# [TASK PROMPT]
Whenever a line below includes the word "felt", copy that line.
[Start of Attachment]
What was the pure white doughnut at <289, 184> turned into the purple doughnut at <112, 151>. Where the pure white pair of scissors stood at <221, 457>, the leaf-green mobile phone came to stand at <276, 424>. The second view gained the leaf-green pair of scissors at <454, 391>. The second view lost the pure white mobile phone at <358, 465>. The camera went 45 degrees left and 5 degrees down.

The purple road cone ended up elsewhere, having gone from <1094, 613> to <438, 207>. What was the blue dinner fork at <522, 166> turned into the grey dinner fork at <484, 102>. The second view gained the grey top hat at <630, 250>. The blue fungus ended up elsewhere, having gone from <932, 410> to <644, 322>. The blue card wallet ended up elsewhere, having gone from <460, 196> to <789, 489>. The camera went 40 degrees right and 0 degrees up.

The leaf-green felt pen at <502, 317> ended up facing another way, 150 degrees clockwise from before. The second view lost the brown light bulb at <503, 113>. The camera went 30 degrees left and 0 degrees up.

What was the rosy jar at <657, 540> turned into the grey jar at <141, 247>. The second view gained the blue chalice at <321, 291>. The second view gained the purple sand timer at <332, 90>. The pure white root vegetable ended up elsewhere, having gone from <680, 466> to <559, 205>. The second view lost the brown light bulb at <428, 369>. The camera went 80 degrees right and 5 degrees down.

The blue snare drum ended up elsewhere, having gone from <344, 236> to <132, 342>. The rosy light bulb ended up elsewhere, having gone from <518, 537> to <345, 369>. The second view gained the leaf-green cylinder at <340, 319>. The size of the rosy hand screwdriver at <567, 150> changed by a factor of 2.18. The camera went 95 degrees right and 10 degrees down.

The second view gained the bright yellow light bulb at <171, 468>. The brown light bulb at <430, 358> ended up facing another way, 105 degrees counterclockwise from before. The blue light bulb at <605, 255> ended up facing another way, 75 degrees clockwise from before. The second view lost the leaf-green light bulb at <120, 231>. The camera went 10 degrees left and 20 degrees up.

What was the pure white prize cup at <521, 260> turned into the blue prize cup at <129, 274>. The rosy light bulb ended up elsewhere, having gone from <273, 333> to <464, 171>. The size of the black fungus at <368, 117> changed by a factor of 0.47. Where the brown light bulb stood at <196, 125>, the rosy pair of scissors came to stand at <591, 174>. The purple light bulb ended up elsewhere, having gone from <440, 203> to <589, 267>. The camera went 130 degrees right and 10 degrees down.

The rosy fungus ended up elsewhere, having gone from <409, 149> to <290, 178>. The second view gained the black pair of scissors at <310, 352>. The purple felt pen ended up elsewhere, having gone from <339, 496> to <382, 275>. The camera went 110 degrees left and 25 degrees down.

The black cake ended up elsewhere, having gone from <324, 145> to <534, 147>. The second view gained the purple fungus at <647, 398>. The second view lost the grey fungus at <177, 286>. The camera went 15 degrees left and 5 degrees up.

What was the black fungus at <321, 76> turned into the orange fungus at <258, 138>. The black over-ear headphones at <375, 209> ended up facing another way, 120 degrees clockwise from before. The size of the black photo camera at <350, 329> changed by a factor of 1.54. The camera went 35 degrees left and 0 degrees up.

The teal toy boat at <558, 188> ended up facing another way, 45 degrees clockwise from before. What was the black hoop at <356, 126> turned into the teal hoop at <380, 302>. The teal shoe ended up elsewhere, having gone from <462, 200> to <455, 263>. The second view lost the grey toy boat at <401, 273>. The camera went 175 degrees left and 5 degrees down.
[End of Attachment]
# [EXERCISE ANSWER]
The leaf-green felt pen at <502, 317> ended up facing another way, 150 degrees clockwise from before. The second view lost the brown light bulb at <503, 113>. The camera went 30 degrees left and 0 degrees up.
The rosy fungus ended up elsewhere, having gone from <409, 149> to <290, 178>. The second view gained the black pair of scissors at <310, 352>. The purple felt pen ended up elsewhere, having gone from <339, 496> to <382, 275>. The camera went 110 degrees left and 25 degrees down.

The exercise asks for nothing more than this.